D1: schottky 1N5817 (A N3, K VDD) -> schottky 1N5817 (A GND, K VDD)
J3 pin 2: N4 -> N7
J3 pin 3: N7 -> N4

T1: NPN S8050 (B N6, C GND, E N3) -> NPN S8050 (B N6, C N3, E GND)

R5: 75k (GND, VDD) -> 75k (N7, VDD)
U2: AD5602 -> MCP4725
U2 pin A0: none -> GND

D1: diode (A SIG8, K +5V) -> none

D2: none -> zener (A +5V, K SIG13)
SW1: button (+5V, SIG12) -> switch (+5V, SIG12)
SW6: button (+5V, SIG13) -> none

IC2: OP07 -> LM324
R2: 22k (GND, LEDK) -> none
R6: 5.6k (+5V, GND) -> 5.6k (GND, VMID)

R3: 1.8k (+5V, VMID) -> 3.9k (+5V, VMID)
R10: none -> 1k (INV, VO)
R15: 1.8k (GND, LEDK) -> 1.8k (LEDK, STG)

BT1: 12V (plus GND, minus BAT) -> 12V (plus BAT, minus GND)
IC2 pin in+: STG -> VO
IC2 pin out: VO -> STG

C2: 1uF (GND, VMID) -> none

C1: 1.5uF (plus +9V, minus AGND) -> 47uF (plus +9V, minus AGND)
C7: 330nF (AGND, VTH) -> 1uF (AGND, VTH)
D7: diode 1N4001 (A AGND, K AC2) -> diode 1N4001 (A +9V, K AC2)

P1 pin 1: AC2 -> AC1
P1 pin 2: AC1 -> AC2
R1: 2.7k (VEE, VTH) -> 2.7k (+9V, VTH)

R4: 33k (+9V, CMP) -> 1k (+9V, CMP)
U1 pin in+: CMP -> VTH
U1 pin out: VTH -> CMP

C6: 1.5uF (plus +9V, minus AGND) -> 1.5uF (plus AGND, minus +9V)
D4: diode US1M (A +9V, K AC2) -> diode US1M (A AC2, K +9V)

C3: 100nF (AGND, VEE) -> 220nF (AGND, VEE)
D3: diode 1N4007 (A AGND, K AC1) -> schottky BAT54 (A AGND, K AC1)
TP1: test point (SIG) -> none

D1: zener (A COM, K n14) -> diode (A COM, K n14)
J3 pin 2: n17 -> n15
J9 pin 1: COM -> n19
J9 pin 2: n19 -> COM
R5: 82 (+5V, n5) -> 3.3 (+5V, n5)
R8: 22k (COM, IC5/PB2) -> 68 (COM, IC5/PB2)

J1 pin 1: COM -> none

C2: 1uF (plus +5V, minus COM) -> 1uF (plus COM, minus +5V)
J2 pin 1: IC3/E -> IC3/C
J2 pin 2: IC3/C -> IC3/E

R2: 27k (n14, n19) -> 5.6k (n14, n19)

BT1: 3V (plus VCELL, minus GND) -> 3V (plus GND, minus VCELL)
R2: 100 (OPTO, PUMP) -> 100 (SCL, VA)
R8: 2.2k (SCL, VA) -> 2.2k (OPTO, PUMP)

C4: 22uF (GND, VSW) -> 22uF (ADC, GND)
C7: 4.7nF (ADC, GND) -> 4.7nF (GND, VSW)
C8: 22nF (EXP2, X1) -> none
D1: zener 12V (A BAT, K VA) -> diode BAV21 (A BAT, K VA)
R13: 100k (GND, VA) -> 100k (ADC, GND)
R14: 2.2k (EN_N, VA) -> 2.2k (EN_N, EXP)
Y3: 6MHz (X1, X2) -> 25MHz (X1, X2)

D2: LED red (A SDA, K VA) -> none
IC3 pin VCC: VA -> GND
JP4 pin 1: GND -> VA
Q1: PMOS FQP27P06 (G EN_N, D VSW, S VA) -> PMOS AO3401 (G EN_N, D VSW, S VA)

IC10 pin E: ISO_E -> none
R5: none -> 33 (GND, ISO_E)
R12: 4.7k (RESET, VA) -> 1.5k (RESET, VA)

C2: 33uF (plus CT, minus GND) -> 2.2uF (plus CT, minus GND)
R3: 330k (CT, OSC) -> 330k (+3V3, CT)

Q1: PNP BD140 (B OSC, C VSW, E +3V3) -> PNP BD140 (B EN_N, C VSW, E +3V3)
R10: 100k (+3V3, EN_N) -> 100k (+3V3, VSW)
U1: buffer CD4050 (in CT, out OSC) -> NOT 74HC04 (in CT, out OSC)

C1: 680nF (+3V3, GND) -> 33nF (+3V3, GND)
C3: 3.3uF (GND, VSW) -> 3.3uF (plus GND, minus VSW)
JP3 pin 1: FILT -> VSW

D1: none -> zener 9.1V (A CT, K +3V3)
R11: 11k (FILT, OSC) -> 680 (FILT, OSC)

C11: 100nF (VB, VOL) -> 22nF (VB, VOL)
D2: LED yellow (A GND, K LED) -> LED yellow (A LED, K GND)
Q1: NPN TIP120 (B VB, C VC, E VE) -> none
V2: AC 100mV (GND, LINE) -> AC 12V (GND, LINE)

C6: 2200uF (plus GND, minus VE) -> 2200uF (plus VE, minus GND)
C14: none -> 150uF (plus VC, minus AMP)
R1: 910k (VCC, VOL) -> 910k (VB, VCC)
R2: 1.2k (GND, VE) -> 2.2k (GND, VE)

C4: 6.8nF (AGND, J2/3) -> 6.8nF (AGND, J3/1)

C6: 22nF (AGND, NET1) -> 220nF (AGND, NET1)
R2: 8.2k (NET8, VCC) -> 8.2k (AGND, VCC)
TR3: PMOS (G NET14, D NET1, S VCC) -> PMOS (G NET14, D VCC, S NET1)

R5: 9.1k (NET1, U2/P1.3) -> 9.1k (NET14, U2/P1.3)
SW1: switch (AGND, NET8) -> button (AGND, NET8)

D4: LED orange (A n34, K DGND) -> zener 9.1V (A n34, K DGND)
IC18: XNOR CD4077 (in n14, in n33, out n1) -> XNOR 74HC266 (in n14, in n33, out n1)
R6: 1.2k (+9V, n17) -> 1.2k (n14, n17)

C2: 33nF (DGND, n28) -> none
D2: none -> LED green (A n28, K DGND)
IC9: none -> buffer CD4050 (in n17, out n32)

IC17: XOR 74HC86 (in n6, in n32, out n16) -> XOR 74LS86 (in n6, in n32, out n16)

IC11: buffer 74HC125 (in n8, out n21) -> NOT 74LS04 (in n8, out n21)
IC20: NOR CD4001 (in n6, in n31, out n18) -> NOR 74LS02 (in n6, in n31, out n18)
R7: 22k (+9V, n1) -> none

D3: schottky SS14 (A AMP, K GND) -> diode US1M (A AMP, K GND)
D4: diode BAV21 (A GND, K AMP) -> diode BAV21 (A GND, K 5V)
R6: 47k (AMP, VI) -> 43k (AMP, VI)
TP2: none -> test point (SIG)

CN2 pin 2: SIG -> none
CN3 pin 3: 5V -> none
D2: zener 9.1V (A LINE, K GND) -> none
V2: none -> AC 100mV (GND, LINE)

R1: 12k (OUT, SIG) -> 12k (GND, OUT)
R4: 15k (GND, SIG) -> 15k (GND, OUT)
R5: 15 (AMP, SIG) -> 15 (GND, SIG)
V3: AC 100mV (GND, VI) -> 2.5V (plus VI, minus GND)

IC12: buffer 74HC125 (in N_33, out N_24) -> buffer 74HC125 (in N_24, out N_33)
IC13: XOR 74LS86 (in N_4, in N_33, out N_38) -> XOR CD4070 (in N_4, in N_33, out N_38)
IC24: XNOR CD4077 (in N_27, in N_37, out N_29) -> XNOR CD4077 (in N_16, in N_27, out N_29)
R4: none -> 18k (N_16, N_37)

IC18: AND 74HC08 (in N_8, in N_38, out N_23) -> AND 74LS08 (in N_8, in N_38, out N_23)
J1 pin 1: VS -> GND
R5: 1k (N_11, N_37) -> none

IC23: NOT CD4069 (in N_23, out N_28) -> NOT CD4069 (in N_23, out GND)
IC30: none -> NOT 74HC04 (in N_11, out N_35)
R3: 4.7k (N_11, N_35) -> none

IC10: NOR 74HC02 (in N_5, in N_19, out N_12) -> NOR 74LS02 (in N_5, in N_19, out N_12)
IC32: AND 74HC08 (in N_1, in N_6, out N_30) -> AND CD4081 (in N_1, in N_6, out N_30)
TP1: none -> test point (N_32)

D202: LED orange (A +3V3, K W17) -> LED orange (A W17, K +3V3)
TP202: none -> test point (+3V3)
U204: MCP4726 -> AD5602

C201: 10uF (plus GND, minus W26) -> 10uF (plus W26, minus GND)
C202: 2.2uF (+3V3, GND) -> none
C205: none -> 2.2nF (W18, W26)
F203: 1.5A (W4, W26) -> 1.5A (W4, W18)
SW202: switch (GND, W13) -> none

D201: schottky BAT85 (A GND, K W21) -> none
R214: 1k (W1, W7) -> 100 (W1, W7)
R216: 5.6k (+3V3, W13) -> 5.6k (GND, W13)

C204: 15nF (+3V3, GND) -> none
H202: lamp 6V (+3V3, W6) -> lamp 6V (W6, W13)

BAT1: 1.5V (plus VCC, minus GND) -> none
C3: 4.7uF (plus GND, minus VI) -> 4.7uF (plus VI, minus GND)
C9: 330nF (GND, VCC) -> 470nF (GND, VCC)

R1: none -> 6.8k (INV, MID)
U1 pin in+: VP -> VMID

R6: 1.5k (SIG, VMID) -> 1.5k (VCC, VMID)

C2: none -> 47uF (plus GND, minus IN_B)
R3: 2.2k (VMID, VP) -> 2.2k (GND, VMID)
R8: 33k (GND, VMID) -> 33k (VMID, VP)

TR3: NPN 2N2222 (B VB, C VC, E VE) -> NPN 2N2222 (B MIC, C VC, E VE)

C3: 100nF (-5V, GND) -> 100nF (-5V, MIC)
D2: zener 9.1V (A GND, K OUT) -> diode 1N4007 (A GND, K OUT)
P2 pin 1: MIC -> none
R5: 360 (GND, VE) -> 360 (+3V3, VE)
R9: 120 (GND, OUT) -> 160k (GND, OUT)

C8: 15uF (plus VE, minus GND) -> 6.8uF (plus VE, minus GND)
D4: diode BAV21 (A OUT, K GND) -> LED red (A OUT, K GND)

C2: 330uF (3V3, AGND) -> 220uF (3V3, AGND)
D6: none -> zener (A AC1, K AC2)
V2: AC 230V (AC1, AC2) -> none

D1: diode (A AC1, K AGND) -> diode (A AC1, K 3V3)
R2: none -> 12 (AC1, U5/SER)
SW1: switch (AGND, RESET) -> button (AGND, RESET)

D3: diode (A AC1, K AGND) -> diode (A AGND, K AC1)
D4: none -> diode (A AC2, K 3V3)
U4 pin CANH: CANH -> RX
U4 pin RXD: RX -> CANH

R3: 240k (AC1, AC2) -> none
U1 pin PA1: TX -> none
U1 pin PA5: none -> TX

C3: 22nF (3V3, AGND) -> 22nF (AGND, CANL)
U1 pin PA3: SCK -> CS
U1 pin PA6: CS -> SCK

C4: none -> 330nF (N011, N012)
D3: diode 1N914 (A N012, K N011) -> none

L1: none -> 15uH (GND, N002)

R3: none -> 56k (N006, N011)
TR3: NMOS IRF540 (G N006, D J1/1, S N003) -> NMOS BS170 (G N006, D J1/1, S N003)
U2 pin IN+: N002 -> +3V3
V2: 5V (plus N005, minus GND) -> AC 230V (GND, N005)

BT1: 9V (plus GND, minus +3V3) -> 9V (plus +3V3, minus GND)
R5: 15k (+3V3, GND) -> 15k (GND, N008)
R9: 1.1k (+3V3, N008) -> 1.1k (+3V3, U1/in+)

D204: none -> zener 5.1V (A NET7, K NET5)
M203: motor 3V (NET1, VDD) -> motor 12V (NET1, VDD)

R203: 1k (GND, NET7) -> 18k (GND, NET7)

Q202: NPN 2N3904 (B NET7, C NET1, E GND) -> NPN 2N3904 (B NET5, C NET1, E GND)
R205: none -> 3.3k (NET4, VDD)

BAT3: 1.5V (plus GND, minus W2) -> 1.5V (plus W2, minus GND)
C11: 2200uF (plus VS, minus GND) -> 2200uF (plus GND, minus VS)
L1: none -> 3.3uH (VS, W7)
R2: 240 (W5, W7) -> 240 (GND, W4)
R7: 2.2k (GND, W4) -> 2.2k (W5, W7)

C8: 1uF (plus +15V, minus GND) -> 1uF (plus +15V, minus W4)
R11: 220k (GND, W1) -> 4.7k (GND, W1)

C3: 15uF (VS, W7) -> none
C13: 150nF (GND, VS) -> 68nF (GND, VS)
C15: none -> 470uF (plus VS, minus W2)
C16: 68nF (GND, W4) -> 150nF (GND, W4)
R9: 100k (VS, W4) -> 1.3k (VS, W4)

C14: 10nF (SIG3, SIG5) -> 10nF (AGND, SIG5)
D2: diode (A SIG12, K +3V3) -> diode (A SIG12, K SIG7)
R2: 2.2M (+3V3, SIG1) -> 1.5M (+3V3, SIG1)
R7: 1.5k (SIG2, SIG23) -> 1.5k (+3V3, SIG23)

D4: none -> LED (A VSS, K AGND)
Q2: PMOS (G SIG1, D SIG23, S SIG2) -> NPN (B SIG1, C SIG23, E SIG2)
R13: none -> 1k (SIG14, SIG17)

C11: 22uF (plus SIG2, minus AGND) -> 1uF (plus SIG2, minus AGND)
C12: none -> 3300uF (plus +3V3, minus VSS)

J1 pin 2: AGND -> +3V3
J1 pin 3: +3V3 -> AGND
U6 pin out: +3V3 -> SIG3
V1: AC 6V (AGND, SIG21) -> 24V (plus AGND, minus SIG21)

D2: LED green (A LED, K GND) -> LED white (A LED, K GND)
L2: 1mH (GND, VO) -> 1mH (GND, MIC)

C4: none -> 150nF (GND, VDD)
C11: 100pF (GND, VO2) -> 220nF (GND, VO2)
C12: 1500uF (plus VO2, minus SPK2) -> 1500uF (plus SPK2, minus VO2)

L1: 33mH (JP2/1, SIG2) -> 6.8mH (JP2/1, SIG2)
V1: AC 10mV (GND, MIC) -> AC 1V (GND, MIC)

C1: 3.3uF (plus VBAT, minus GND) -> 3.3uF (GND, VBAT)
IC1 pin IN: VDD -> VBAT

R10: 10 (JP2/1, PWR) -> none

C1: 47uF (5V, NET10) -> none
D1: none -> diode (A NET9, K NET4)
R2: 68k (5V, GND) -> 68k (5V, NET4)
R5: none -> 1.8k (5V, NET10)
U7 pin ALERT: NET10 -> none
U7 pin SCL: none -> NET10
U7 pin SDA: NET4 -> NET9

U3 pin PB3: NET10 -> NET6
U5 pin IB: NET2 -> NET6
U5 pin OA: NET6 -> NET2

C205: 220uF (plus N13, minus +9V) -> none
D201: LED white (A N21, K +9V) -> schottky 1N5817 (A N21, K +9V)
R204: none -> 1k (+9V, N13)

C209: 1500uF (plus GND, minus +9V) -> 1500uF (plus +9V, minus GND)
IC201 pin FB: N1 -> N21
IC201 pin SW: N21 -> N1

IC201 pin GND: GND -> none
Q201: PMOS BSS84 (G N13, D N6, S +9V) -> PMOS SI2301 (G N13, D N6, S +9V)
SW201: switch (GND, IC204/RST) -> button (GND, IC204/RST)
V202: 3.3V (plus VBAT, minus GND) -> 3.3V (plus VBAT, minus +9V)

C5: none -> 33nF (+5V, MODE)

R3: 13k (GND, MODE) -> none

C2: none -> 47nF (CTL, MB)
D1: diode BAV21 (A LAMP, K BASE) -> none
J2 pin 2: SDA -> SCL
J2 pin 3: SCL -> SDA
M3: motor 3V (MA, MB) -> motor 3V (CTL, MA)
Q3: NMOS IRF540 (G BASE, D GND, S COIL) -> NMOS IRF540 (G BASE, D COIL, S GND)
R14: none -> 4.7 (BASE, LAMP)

################

_Problem statement_.
Reproduce exactly the lines from the beginning of the entries above up to and including the line that contains "J1 pin 1: COM -> none".

_Answer box_.
D1: schottky 1N5817 (A N3, K VDD) -> schottky 1N5817 (A GND, K VDD)
J3 pin 2: N4 -> N7
J3 pin 3: N7 -> N4

T1: NPN S8050 (B N6, C GND, E N3) -> NPN S8050 (B N6, C N3, E GND)

R5: 75k (GND, VDD) -> 75k (N7, VDD)
U2: AD5602 -> MCP4725
U2 pin A0: none -> GND

D1: diode (A SIG8, K +5V) -> none

D2: none -> zener (A +5V, K SIG13)
SW1: button (+5V, SIG12) -> switch (+5V, SIG12)
SW6: button (+5V, SIG13) -> none

IC2: OP07 -> LM324
R2: 22k (GND, LEDK) -> none
R6: 5.6k (+5V, GND) -> 5.6k (GND, VMID)

R3: 1.8k (+5V, VMID) -> 3.9k (+5V, VMID)
R10: none -> 1k (INV, VO)
R15: 1.8k (GND, LEDK) -> 1.8k (LEDK, STG)

BT1: 12V (plus GND, minus BAT) -> 12V (plus BAT, minus GND)
IC2 pin in+: STG -> VO
IC2 pin out: VO -> STG

C2: 1uF (GND, VMID) -> none

C1: 1.5uF (plus +9V, minus AGND) -> 47uF (plus +9V, minus AGND)
C7: 330nF (AGND, VTH) -> 1uF (AGND, VTH)
D7: diode 1N4001 (A AGND, K AC2) -> diode 1N4001 (A +9V, K AC2)

P1 pin 1: AC2 -> AC1
P1 pin 2: AC1 -> AC2
R1: 2.7k (VEE, VTH) -> 2.7k (+9V, VTH)

R4: 33k (+9V, CMP) -> 1k (+9V, CMP)
U1 pin in+: CMP -> VTH
U1 pin out: VTH -> CMP

C6: 1.5uF (plus +9V, minus AGND) -> 1.5uF (plus AGND, minus +9V)
D4: diode US1M (A +9V, K AC2) -> diode US1M (A AC2, K +9V)

C3: 100nF (AGND, VEE) -> 220nF (AGND, VEE)
D3: diode 1N4007 (A AGND, K AC1) -> schottky BAT54 (A AGND, K AC1)
TP1: test point (SIG) -> none

D1: zener (A COM, K n14) -> diode (A COM, K n14)
J3 pin 2: n17 -> n15
J9 pin 1: COM -> n19
J9 pin 2: n19 -> COM
R5: 82 (+5V, n5) -> 3.3 (+5V, n5)
R8: 22k (COM, IC5/PB2) -> 68 (COM, IC5/PB2)

J1 pin 1: COM -> none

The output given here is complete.